--- start of EXTRACTED MATERIAL ---
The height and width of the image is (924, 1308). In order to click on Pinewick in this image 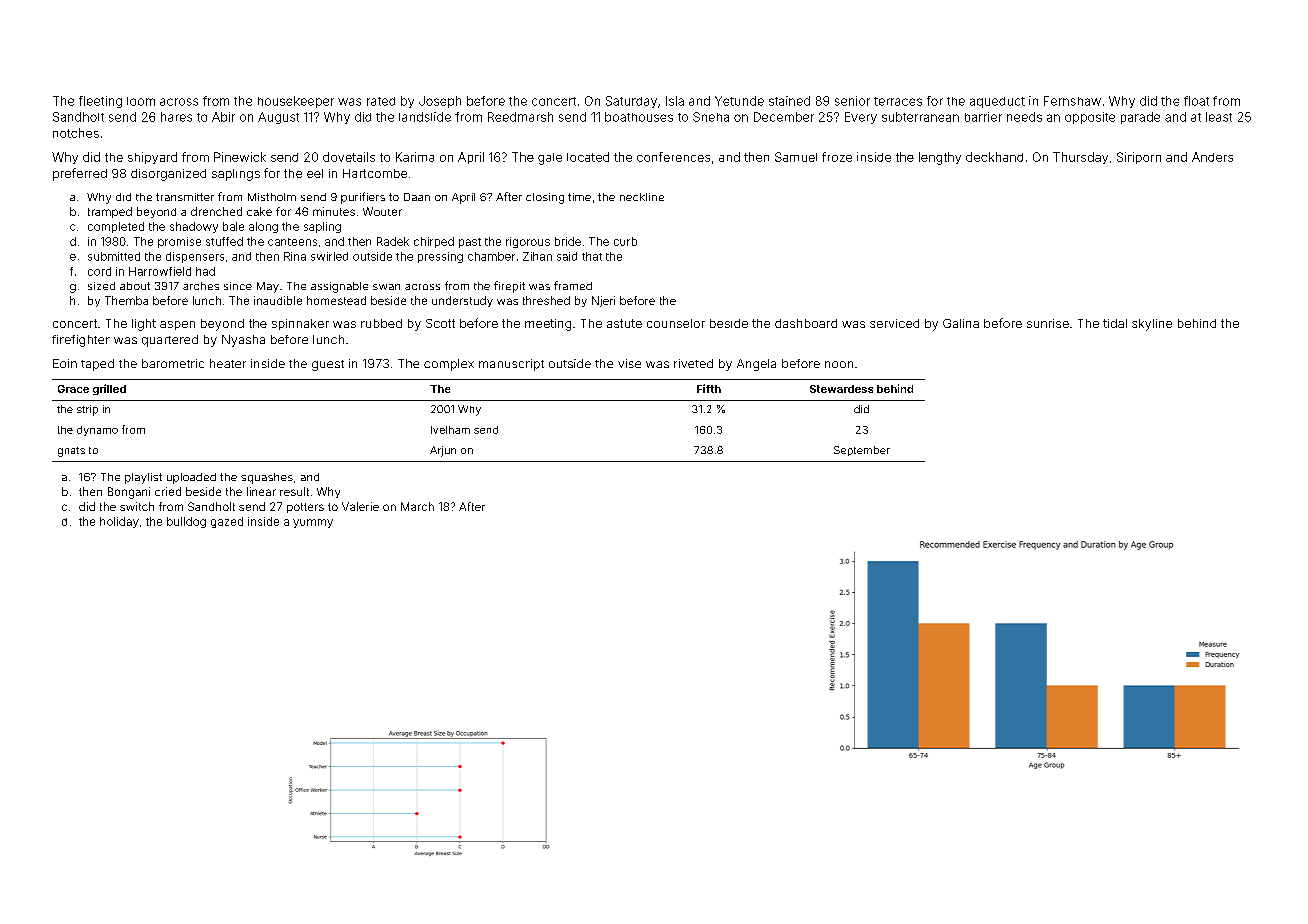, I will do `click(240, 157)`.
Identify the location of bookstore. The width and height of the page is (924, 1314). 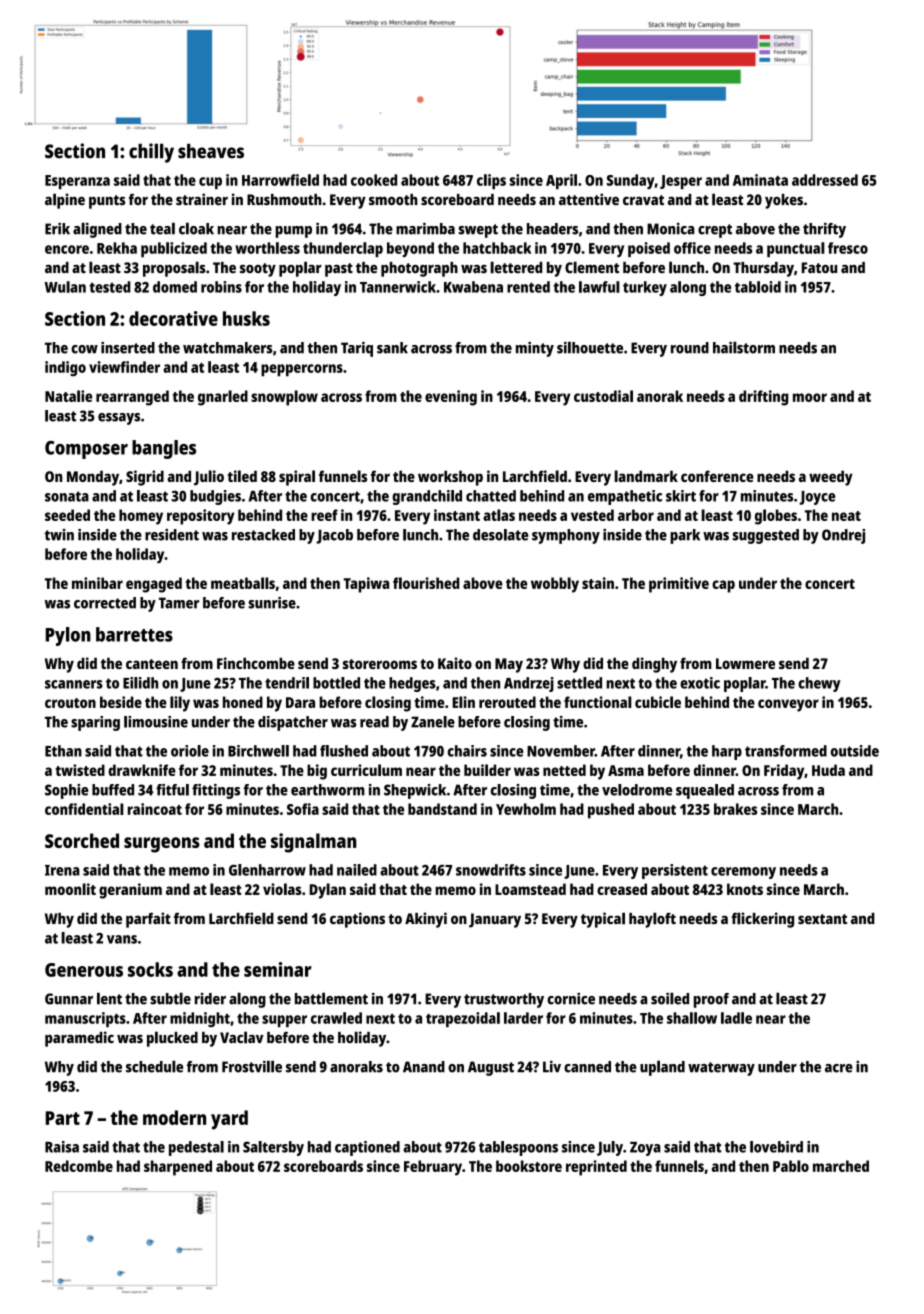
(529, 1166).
--- end of EXTRACTED MATERIAL ---
--- start of EXTRACTED MATERIAL ---
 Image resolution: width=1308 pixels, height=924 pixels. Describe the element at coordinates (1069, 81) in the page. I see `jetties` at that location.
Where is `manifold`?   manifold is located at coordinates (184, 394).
--- end of EXTRACTED MATERIAL ---
--- start of EXTRACTED MATERIAL ---
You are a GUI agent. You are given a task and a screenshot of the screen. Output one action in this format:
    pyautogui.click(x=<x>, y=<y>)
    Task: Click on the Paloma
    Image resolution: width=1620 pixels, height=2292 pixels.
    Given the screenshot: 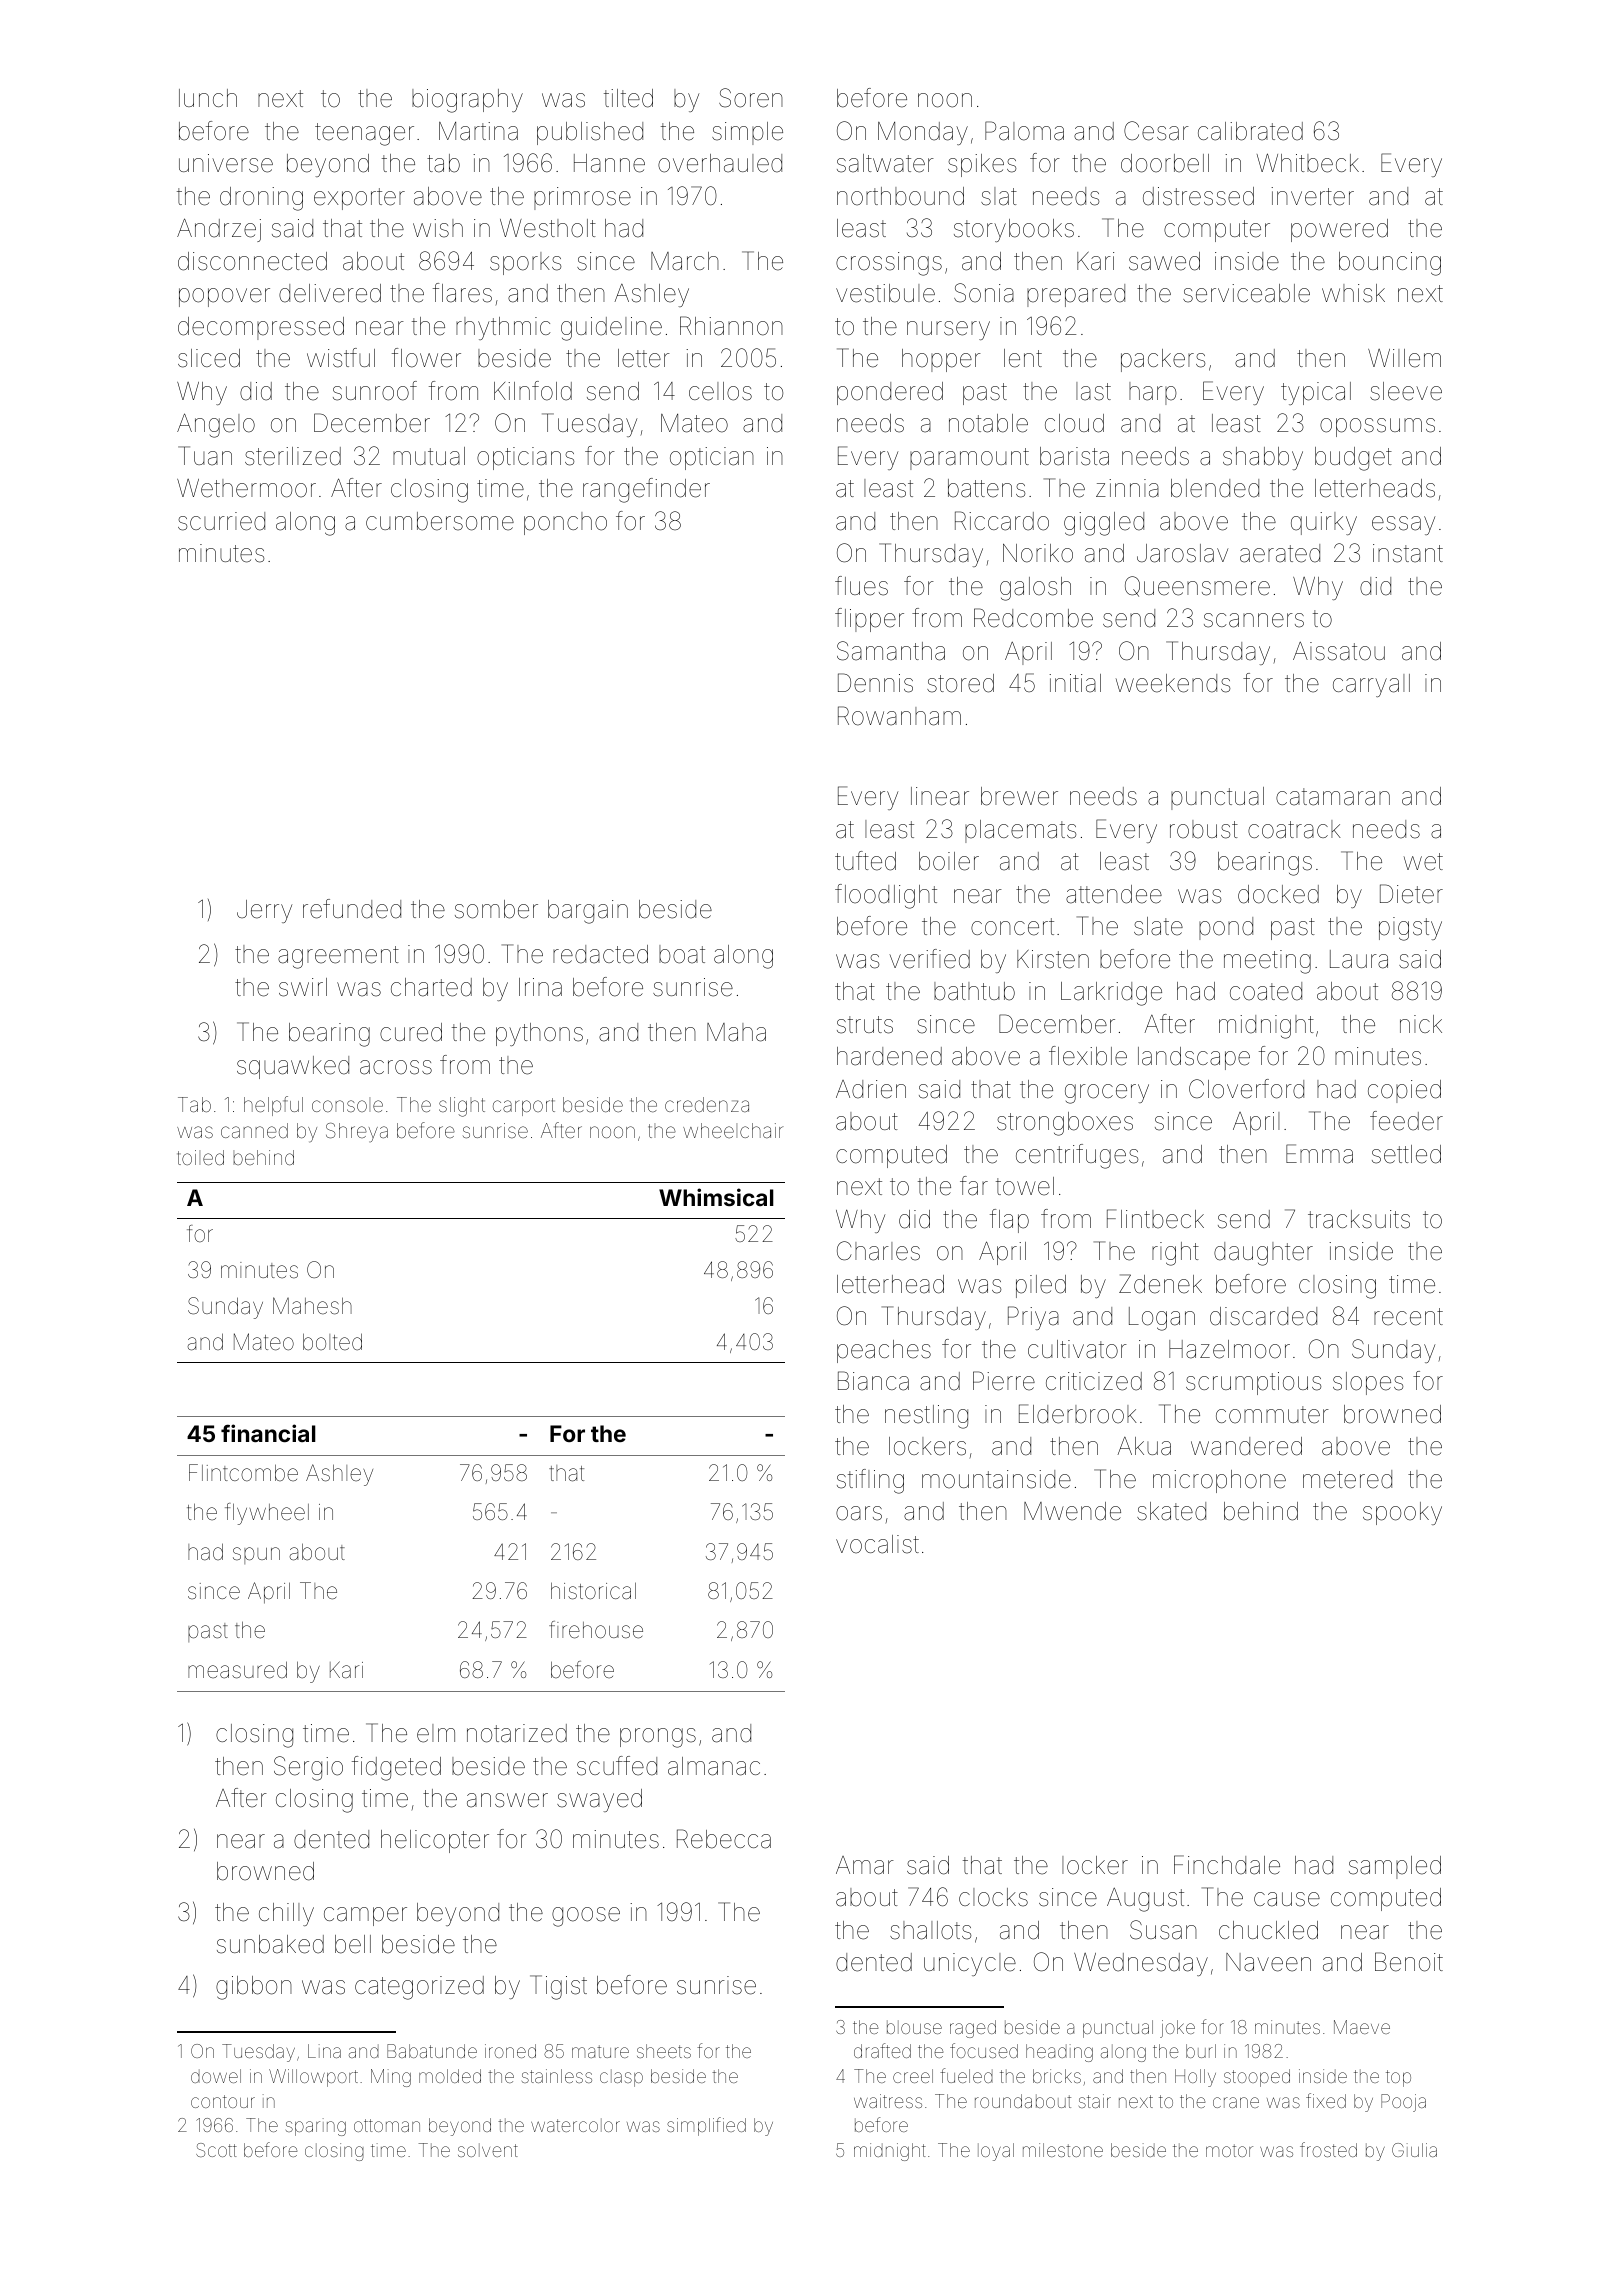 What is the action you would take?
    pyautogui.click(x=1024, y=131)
--- end of EXTRACTED MATERIAL ---
- _WHAT THE TASK ASKS_:
Copy the lines verbatim, from the one containing "Identify the location" through the one containing "(529, 1166).", and omit the pictures from your copy.

- _EXERCISE ANSWER_:
Identify the location of bookstore. The width and height of the page is (924, 1314). 
(529, 1166).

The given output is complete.